### Exercise materials

=== Section Start ===

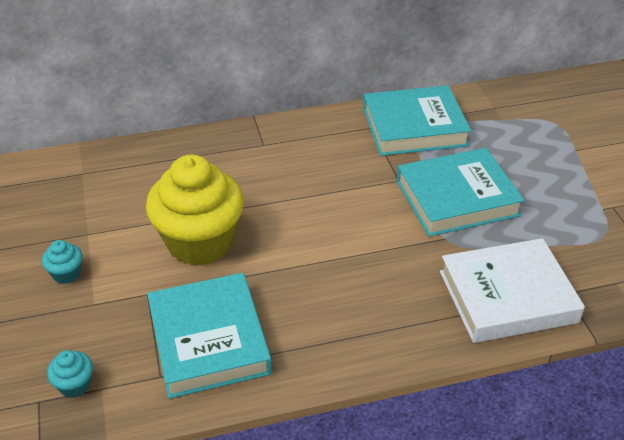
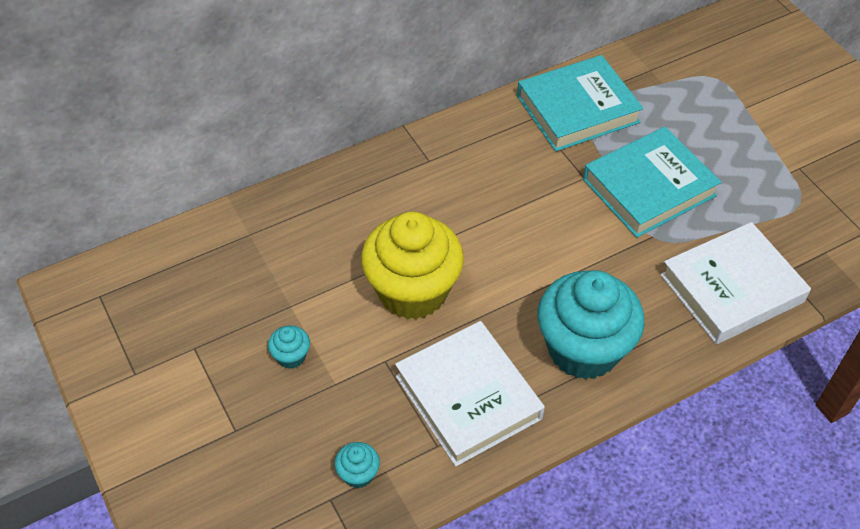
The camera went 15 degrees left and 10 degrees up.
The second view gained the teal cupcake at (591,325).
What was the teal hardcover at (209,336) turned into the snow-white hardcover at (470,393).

=== Section End ===
=== Section Start ===

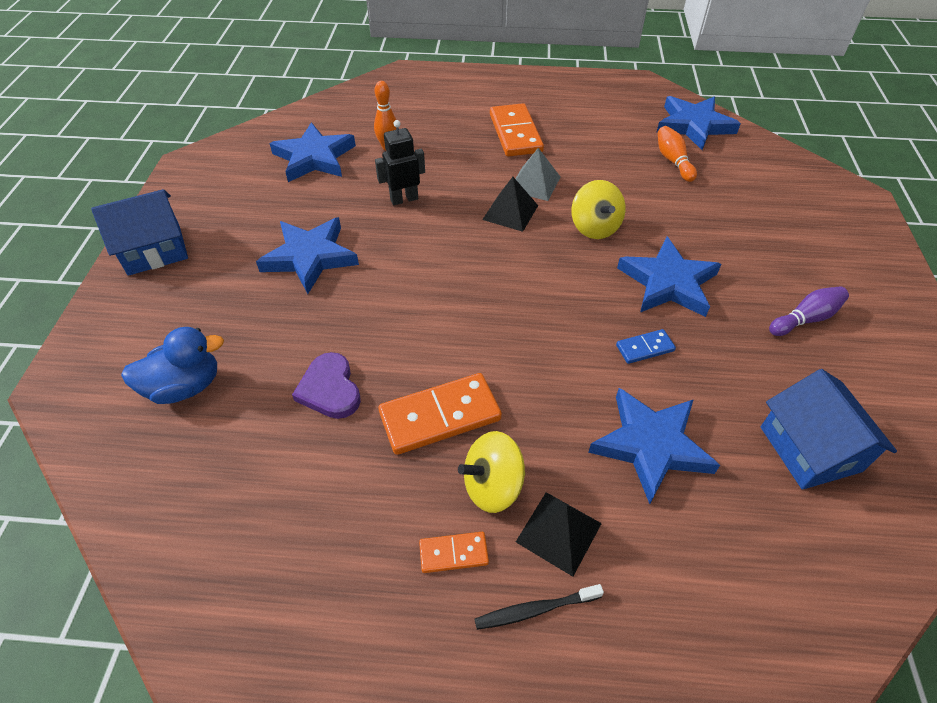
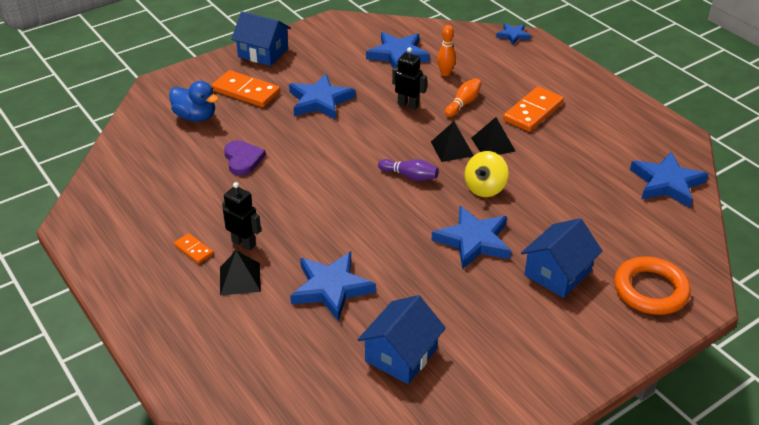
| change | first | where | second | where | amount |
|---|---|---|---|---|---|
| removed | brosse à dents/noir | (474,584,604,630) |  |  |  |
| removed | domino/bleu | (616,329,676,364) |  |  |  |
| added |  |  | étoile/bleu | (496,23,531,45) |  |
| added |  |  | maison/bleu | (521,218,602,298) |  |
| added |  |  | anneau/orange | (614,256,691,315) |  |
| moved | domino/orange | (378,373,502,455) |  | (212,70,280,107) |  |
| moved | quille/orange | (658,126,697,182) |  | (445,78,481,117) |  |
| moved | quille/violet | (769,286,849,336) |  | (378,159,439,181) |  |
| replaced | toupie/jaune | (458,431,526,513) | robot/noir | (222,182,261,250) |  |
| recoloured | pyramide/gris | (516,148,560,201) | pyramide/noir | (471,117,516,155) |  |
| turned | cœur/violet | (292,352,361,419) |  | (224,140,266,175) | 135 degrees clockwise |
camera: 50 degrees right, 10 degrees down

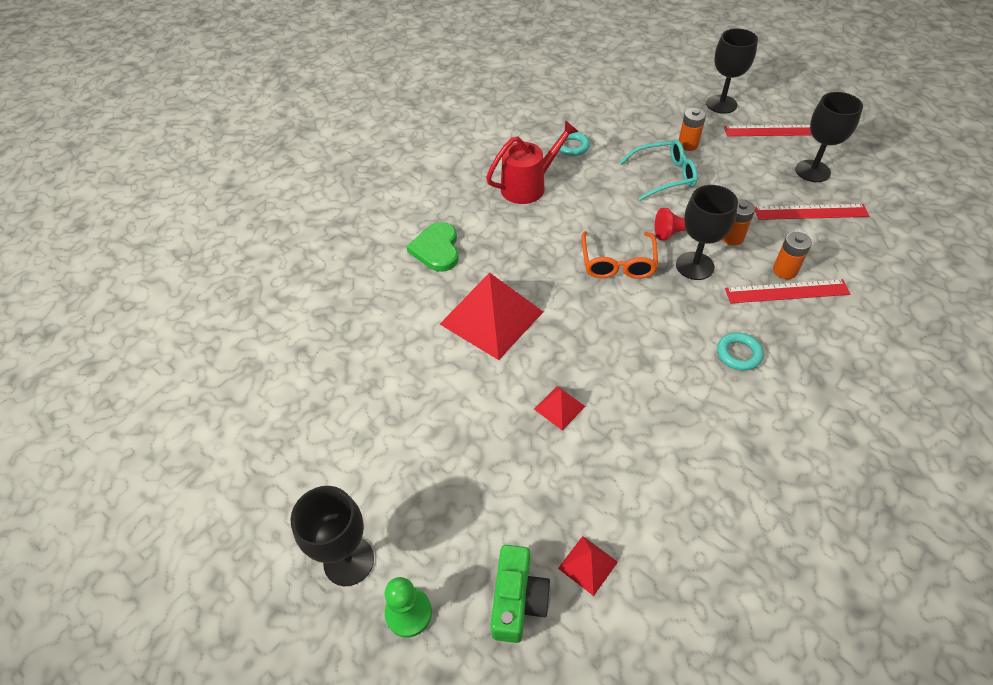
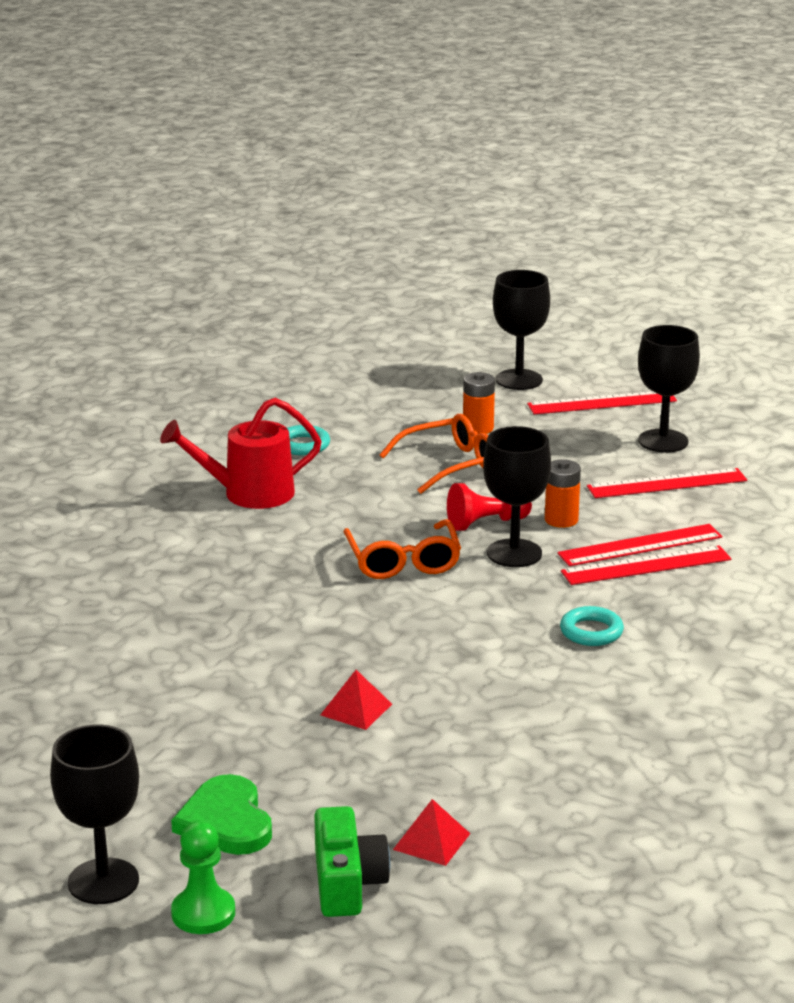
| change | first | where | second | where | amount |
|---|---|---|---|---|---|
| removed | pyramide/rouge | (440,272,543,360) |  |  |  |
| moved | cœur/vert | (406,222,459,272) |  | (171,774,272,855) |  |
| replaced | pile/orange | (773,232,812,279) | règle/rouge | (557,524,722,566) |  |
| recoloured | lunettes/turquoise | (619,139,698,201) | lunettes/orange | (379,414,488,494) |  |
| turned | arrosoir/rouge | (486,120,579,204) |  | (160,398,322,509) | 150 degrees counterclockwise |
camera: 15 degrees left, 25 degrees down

=== Section End ===
=== Section Start ===

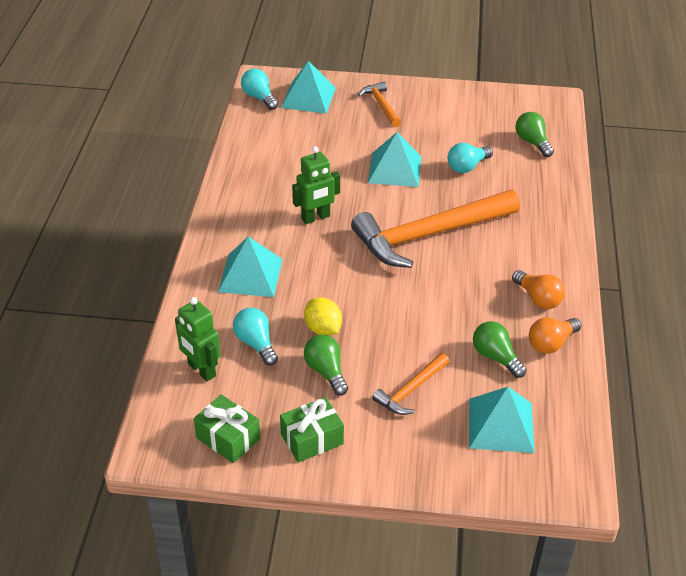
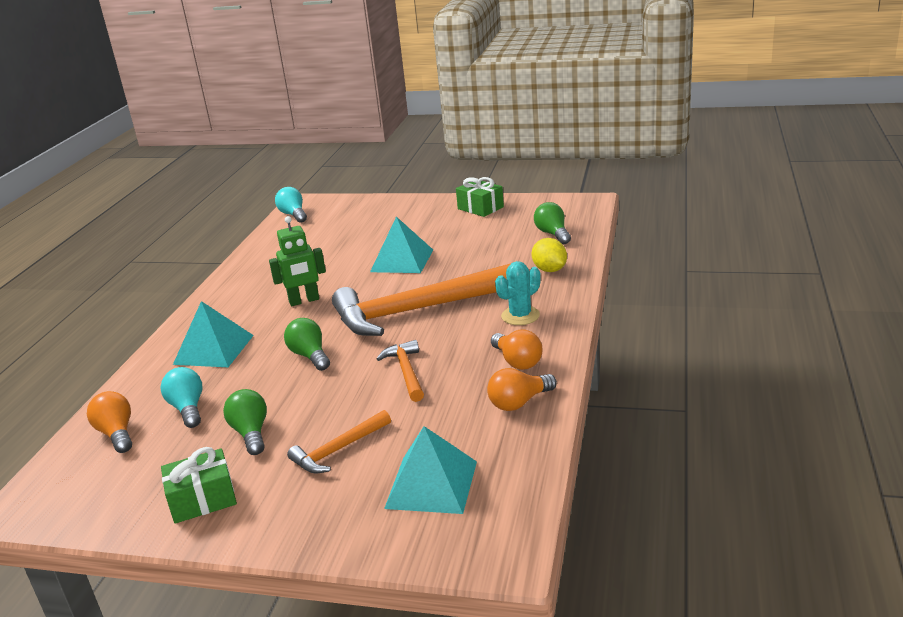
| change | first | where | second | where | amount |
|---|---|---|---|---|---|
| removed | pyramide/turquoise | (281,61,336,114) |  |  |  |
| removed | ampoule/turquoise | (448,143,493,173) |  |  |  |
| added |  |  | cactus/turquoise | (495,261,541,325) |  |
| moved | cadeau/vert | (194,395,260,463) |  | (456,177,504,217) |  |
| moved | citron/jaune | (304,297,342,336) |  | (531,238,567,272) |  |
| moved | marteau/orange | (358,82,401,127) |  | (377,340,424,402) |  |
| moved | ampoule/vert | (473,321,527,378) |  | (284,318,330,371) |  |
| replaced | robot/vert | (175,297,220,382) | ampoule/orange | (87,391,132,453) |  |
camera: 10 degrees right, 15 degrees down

=== Section End ===

### Exercise goal
The answer must be a single number: the count of lines above that contain the word "violet".

### Answer to this exercise
2